[Revision tracking records]
=== Begin Enclosure ===
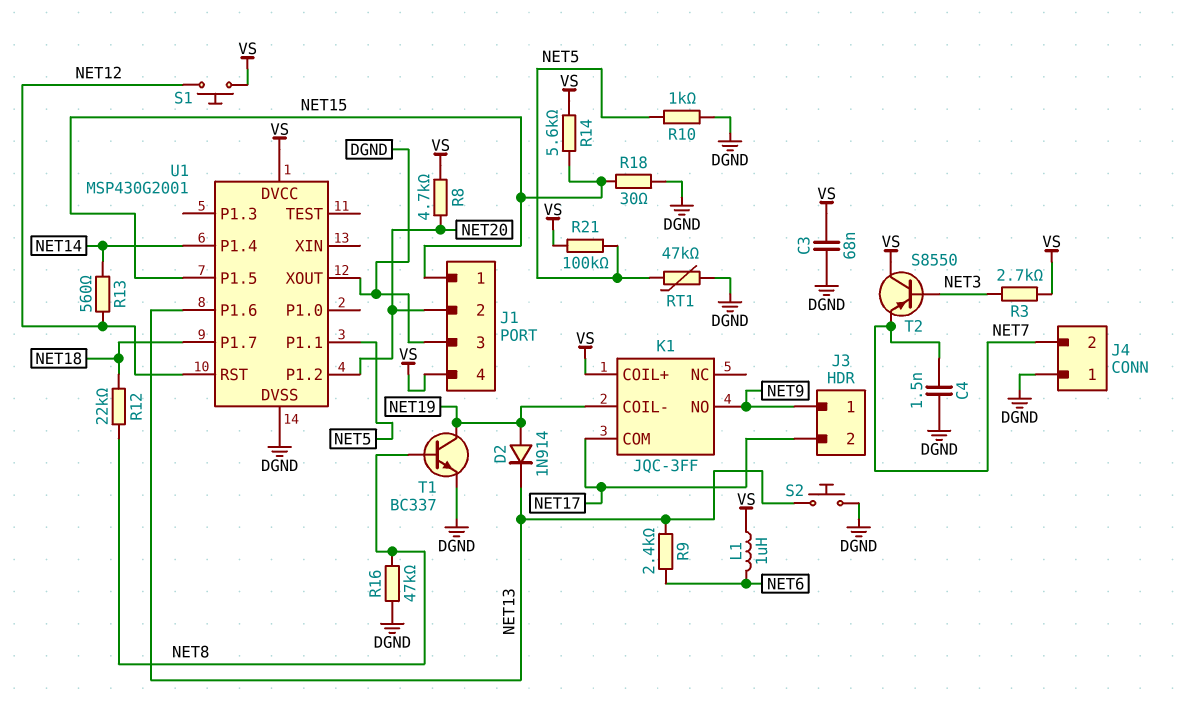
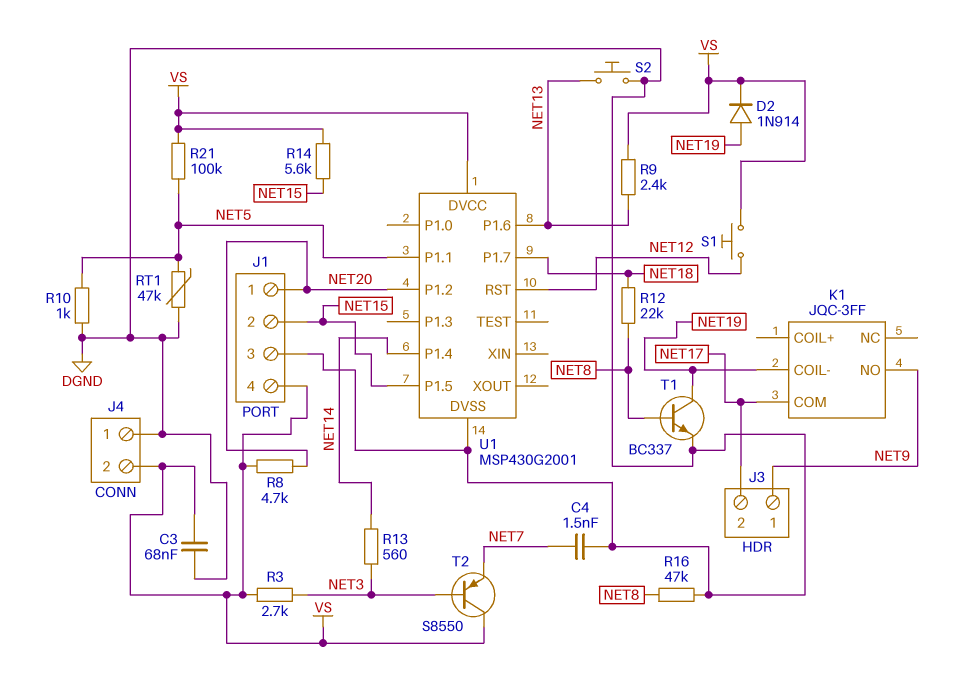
D2: diode 1N914 (A NET19, K NET13) -> diode 1N914 (A NET19, K VS)
J1 pin 1: NET15 -> NET20
J1 pin 2: NET20 -> NET15
J4 pin 2: NET7 -> VS
K1 pin COIL+: VS -> none
L1: 1uH (NET6, VS) -> none
R9: 2.4k (NET6, NET13) -> 2.4k (NET13, VS)
R13: 560 (NET12, NET14) -> 560 (NET3, NET14)
R18: 30 (DGND, NET15) -> none
U1 pin XOUT: DGND -> none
=== End Enclosure ===
| TASK |
Once you find the line containing "J1 pin 1: NET15 -> NET20", copy it and every line after it through the end of the records, exactly and nothing else.

| EXERCISE ANSWER |
J1 pin 1: NET15 -> NET20
J1 pin 2: NET20 -> NET15
J4 pin 2: NET7 -> VS
K1 pin COIL+: VS -> none
L1: 1uH (NET6, VS) -> none
R9: 2.4k (NET6, NET13) -> 2.4k (NET13, VS)
R13: 560 (NET12, NET14) -> 560 (NET3, NET14)
R18: 30 (DGND, NET15) -> none
U1 pin XOUT: DGND -> none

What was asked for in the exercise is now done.